# To do
Give back, word for word, the lines in the listing below from the one holding "camera: 30 degrees right, 20 degrees down" down to the one holding "none -> yellow key [843,219,906,259]", both ends included.

# Material for the task
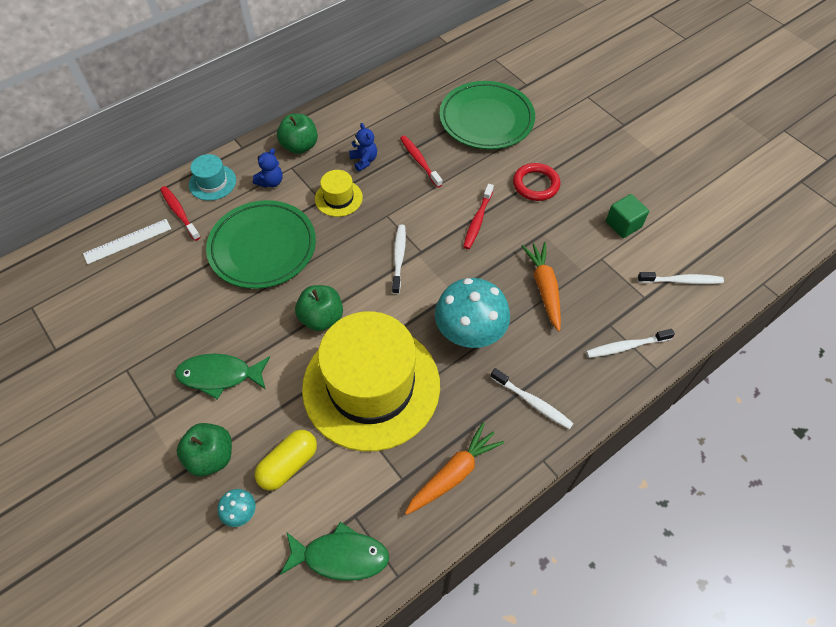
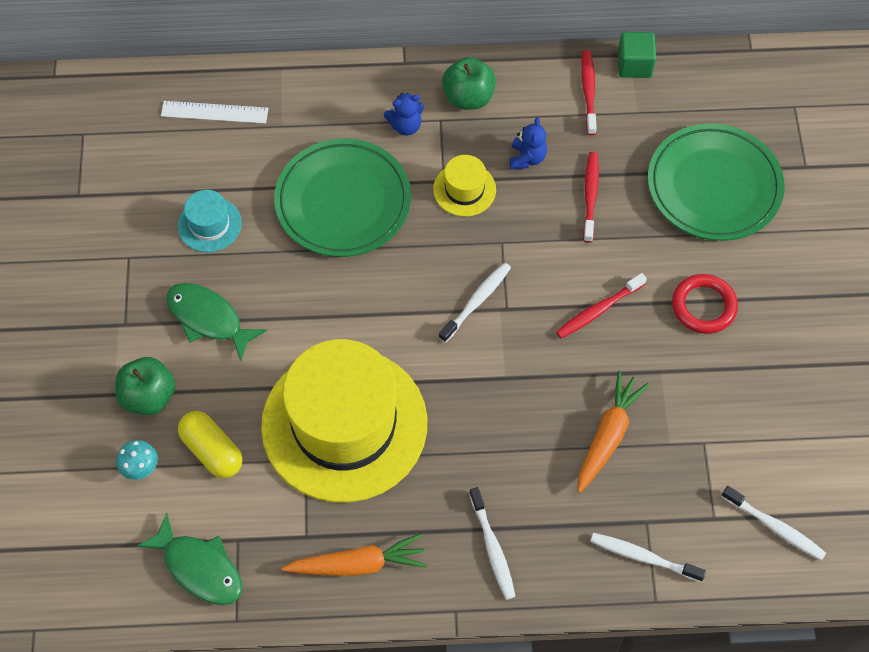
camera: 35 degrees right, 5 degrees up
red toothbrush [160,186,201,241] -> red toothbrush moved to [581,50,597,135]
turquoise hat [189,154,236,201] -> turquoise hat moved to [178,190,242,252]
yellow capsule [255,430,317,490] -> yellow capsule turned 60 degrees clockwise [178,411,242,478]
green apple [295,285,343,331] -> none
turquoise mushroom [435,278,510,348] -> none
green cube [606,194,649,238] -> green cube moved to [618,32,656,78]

==

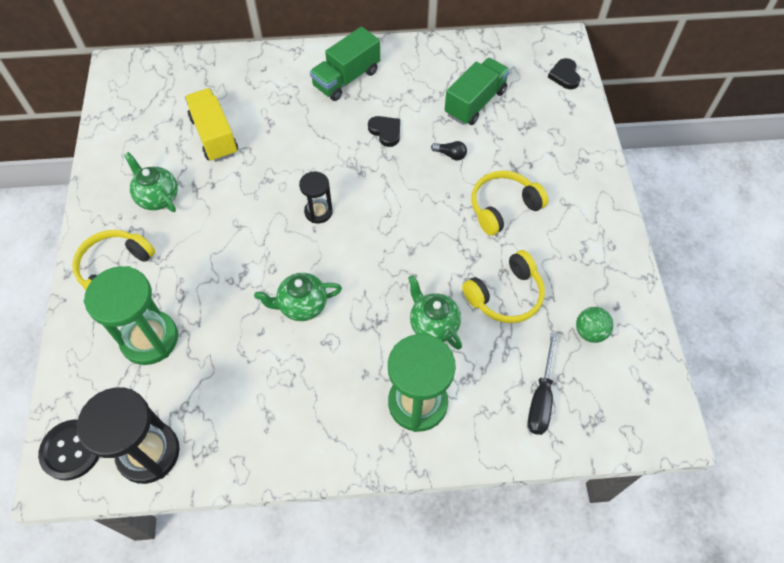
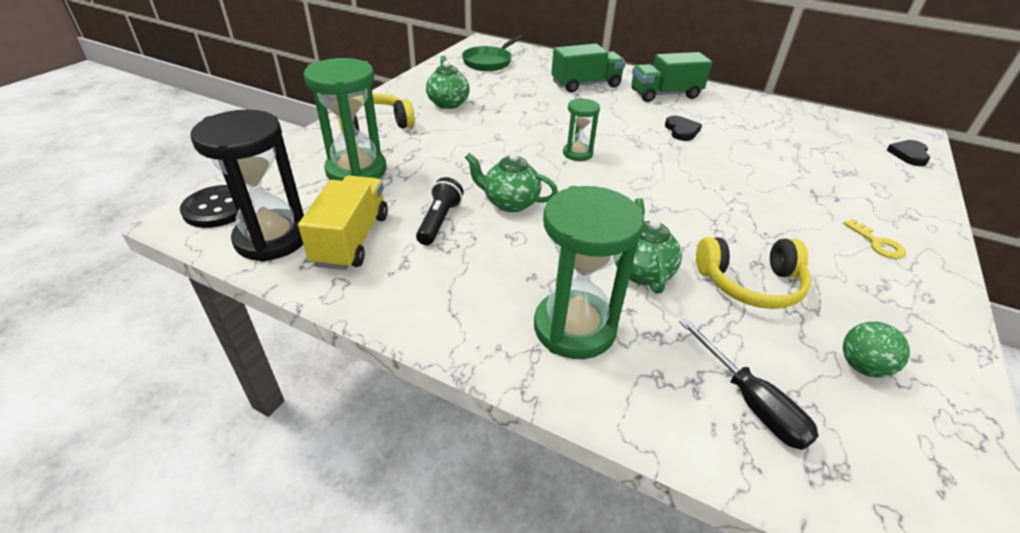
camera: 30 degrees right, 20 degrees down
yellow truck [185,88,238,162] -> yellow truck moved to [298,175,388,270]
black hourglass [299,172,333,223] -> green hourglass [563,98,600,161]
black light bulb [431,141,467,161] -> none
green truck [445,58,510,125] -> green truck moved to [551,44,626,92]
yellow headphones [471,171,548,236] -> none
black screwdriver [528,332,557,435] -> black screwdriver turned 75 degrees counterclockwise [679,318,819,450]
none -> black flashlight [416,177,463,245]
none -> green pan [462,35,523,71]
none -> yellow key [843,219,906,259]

---

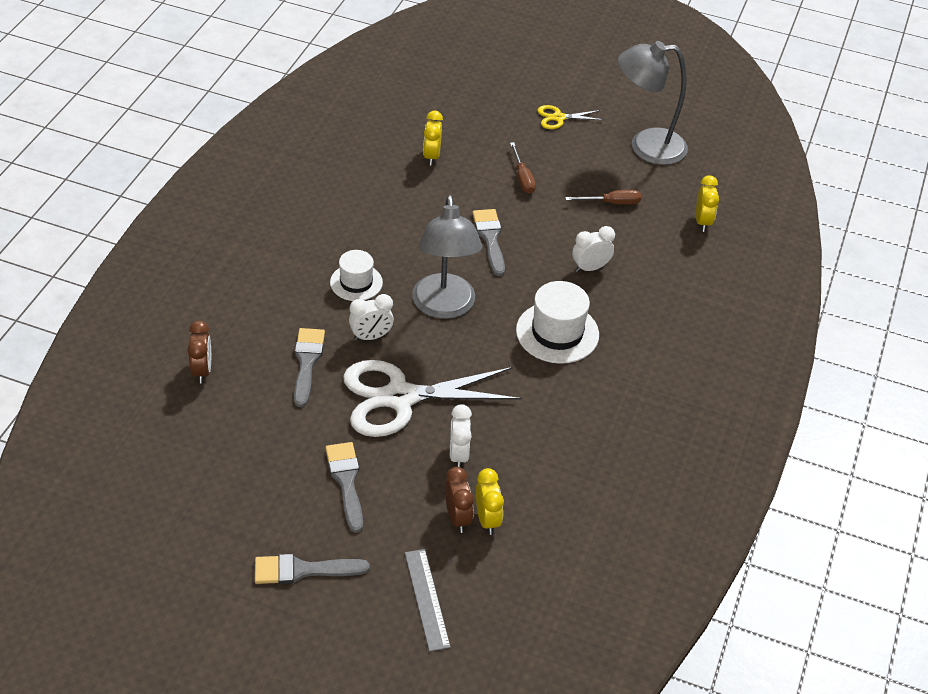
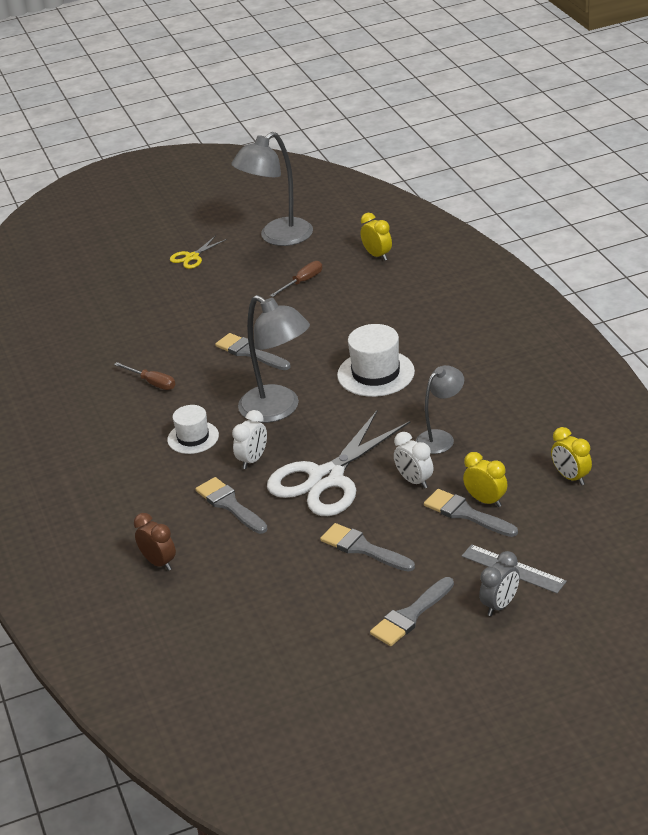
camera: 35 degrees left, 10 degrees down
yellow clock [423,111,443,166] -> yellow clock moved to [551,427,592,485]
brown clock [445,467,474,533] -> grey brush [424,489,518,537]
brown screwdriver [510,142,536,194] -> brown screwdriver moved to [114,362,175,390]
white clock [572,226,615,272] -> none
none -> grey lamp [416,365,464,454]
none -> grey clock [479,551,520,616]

# Problem solution
camera: 30 degrees right, 20 degrees down
yellow truck [185,88,238,162] -> yellow truck moved to [298,175,388,270]
black hourglass [299,172,333,223] -> green hourglass [563,98,600,161]
black light bulb [431,141,467,161] -> none
green truck [445,58,510,125] -> green truck moved to [551,44,626,92]
yellow headphones [471,171,548,236] -> none
black screwdriver [528,332,557,435] -> black screwdriver turned 75 degrees counterclockwise [679,318,819,450]
none -> black flashlight [416,177,463,245]
none -> green pan [462,35,523,71]
none -> yellow key [843,219,906,259]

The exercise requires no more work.